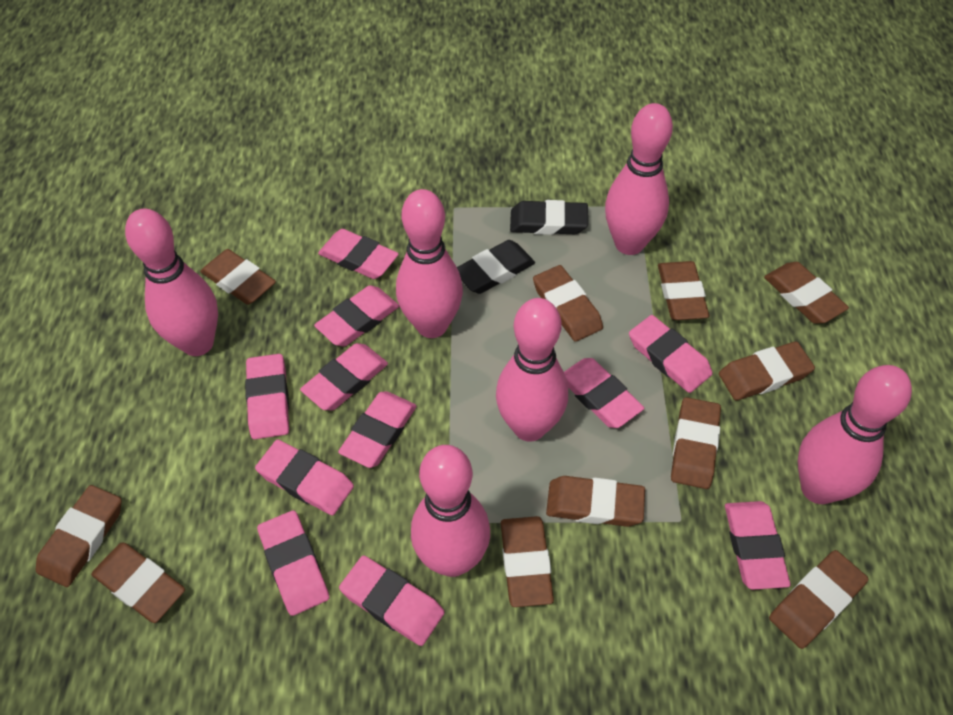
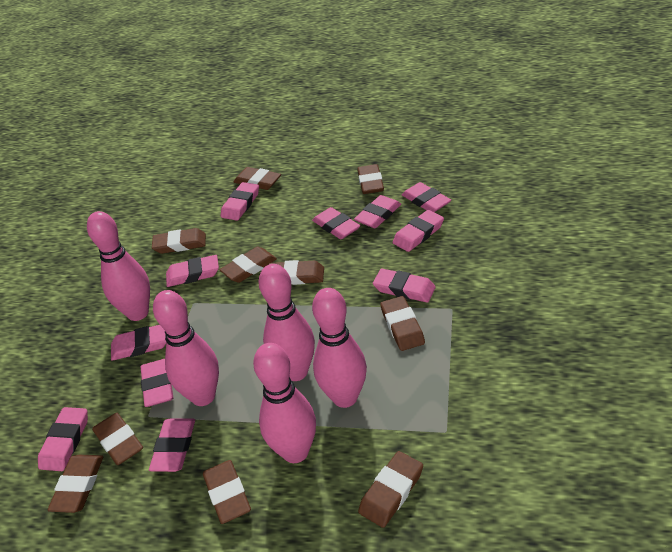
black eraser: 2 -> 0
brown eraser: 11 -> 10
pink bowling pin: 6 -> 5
...
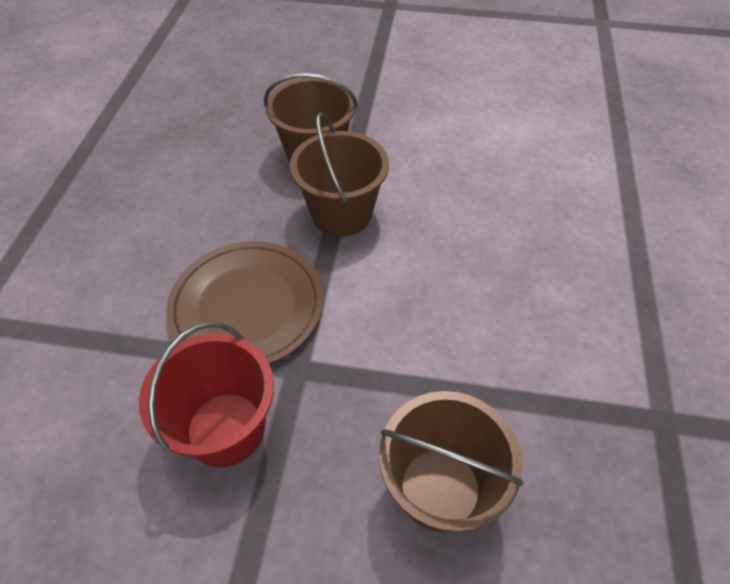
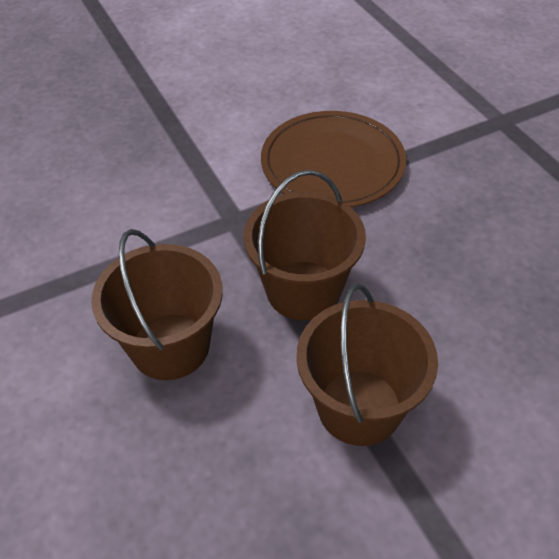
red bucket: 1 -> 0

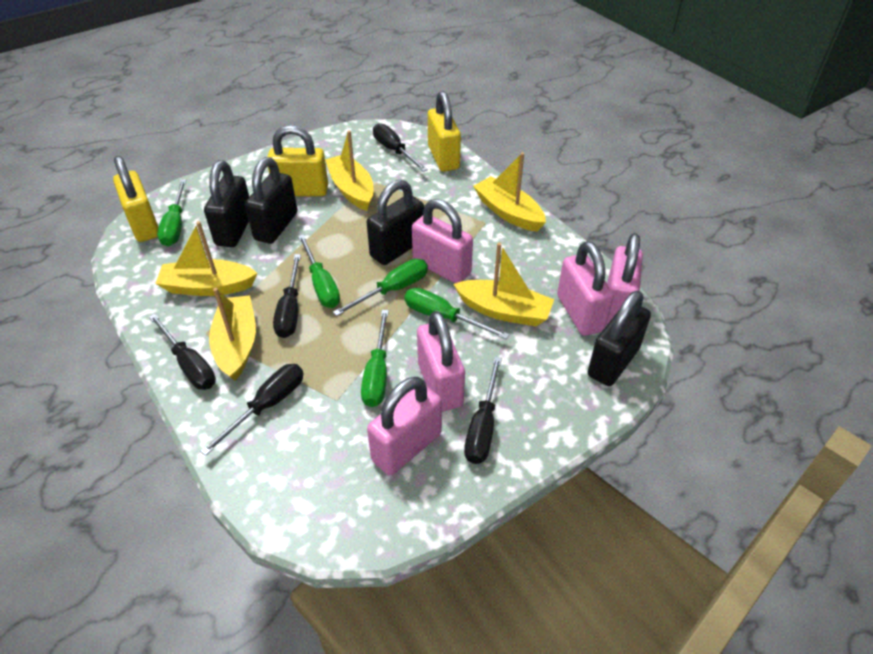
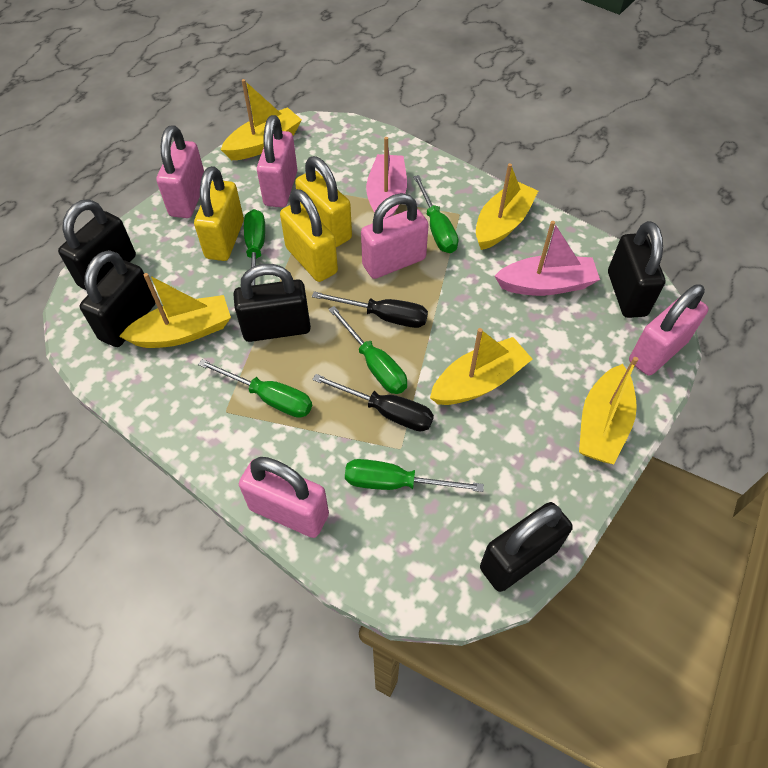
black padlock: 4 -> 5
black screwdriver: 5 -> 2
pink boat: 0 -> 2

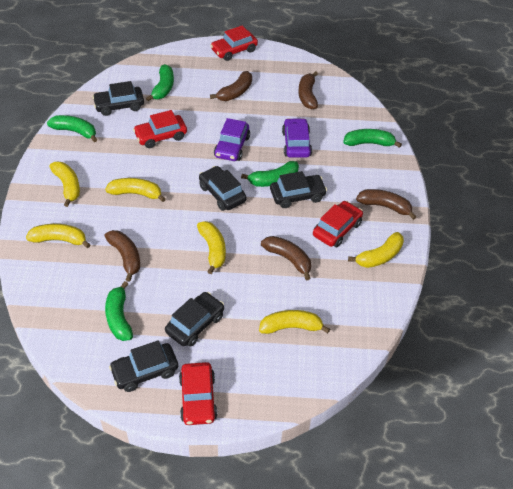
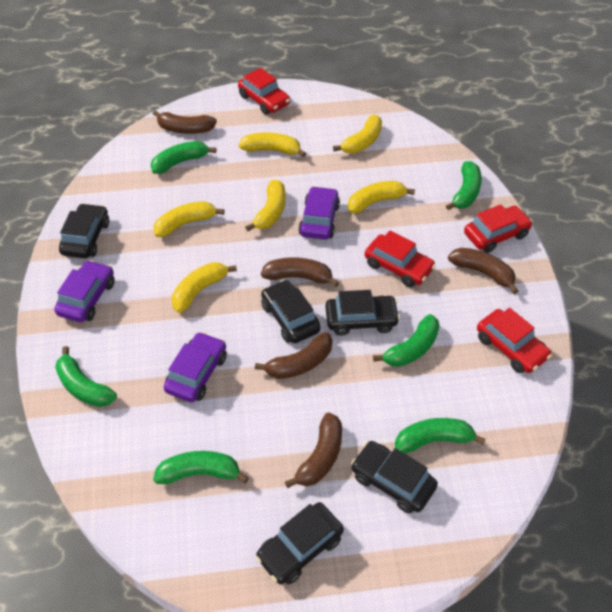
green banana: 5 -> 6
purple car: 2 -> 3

TASK
Give the exact lines, and only those, from the line containing "black eraser: 2 -> 0" through the line containing "pink bowling pin: 6 -> 5" in the entries above.

WRITTEN ANSWER
black eraser: 2 -> 0
brown eraser: 11 -> 10
pink bowling pin: 6 -> 5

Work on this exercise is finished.